Stored records —
*** Begin section ***
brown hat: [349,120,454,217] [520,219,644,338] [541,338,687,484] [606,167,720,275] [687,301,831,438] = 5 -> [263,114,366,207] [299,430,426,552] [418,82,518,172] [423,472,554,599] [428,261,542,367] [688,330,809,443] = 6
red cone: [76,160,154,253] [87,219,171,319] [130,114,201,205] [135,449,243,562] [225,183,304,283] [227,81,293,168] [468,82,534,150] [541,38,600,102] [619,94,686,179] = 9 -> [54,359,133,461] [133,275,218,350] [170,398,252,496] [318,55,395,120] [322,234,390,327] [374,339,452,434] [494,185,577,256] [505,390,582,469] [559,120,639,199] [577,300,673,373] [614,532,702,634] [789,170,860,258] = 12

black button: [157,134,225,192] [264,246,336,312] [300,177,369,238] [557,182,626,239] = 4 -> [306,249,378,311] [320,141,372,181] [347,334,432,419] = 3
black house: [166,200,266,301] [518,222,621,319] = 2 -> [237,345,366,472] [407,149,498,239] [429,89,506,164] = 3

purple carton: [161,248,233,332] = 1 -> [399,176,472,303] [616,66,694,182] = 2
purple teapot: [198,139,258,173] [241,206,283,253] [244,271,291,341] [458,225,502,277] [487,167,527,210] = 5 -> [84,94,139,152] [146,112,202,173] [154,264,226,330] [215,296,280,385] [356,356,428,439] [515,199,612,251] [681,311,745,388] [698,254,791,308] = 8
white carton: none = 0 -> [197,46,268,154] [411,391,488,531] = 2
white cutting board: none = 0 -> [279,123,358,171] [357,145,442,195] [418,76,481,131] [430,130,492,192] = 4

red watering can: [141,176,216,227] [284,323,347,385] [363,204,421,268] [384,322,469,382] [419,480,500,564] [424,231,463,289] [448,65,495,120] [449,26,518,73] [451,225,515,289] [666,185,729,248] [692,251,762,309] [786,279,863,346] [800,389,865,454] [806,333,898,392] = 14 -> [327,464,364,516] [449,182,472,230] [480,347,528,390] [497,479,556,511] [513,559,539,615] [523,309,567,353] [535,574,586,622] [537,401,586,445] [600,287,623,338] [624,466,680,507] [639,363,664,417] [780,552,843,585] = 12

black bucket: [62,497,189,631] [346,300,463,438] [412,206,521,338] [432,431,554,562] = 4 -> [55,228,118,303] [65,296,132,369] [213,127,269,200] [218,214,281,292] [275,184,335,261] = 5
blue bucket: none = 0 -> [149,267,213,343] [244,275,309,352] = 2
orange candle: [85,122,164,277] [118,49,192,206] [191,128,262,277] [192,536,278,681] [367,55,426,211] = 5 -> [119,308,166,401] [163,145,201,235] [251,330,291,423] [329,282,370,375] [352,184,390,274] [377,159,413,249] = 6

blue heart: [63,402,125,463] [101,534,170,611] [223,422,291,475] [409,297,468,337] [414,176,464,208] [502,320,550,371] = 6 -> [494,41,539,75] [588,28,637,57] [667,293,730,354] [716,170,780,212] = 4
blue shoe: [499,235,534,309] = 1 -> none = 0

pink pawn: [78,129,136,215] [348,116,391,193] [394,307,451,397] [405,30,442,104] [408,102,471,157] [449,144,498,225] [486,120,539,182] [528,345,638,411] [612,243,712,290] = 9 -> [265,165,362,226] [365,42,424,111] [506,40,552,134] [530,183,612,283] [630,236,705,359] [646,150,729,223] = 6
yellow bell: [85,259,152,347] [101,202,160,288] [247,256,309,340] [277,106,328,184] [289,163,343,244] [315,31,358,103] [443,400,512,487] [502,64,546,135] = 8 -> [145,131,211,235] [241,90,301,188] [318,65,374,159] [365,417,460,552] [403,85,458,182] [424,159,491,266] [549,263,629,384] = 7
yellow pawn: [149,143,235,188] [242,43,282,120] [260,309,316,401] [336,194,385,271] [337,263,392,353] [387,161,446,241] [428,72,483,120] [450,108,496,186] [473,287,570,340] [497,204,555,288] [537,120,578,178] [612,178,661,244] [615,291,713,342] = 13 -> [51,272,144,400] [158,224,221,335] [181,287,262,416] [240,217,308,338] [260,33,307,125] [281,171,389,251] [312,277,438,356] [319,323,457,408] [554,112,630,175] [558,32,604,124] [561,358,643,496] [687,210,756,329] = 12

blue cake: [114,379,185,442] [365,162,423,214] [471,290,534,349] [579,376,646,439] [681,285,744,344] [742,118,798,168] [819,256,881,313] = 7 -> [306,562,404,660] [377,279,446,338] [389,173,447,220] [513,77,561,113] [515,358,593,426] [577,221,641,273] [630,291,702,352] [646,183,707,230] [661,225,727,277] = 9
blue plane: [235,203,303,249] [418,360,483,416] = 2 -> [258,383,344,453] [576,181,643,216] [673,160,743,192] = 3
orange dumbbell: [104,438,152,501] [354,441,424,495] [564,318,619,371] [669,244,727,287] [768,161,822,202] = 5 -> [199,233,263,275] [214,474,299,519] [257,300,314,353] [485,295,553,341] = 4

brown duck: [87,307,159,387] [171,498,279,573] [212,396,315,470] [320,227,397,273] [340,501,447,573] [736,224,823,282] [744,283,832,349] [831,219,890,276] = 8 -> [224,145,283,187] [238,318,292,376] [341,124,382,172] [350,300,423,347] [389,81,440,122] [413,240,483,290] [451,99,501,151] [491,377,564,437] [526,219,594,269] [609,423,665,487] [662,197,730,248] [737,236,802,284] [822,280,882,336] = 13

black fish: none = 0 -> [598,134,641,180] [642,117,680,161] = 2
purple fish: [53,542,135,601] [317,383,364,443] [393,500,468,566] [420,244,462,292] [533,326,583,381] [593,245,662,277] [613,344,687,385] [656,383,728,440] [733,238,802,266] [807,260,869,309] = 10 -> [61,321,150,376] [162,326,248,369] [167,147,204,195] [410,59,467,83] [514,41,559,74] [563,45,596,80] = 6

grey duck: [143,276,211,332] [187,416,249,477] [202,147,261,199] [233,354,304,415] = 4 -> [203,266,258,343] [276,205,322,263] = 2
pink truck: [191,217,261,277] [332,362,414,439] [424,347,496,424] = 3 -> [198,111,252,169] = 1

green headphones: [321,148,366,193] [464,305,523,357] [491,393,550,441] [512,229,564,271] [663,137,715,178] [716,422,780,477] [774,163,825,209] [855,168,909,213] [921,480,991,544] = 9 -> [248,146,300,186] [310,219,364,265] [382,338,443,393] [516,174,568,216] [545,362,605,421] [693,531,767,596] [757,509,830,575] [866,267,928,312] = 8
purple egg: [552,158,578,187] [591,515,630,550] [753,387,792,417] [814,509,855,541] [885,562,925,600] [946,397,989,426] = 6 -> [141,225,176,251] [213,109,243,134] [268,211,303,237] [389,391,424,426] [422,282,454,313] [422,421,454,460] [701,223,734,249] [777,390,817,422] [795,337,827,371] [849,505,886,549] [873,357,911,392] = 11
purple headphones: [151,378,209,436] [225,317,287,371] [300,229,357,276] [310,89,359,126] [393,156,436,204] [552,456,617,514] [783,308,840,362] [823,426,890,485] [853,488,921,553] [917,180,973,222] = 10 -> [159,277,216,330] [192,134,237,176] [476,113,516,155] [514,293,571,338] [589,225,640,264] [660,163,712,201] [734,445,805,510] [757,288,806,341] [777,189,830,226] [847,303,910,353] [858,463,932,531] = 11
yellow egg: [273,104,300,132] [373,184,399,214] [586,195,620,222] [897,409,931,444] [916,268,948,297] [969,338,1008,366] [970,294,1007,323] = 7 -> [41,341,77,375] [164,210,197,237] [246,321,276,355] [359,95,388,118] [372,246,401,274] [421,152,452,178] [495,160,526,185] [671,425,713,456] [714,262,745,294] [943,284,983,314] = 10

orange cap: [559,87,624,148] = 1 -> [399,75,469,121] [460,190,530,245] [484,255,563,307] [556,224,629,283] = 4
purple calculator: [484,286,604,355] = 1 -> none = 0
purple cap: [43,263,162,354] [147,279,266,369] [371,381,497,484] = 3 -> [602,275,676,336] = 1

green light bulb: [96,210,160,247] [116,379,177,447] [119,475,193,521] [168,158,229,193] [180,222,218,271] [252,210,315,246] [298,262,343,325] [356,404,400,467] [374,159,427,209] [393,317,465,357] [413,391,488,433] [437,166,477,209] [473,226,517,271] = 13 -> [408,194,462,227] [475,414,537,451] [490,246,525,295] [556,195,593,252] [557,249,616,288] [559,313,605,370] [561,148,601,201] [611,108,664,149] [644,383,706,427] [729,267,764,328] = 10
*** End section ***
What is needed — For this task, write out exactly the lines of the entries above, starting at the line with "white carton: none" and ending at the line with "blue bucket: none", both included, and no others.

Problem solution —
white carton: none = 0 -> [197,46,268,154] [411,391,488,531] = 2
white cutting board: none = 0 -> [279,123,358,171] [357,145,442,195] [418,76,481,131] [430,130,492,192] = 4

red watering can: [141,176,216,227] [284,323,347,385] [363,204,421,268] [384,322,469,382] [419,480,500,564] [424,231,463,289] [448,65,495,120] [449,26,518,73] [451,225,515,289] [666,185,729,248] [692,251,762,309] [786,279,863,346] [800,389,865,454] [806,333,898,392] = 14 -> [327,464,364,516] [449,182,472,230] [480,347,528,390] [497,479,556,511] [513,559,539,615] [523,309,567,353] [535,574,586,622] [537,401,586,445] [600,287,623,338] [624,466,680,507] [639,363,664,417] [780,552,843,585] = 12

black bucket: [62,497,189,631] [346,300,463,438] [412,206,521,338] [432,431,554,562] = 4 -> [55,228,118,303] [65,296,132,369] [213,127,269,200] [218,214,281,292] [275,184,335,261] = 5
blue bucket: none = 0 -> [149,267,213,343] [244,275,309,352] = 2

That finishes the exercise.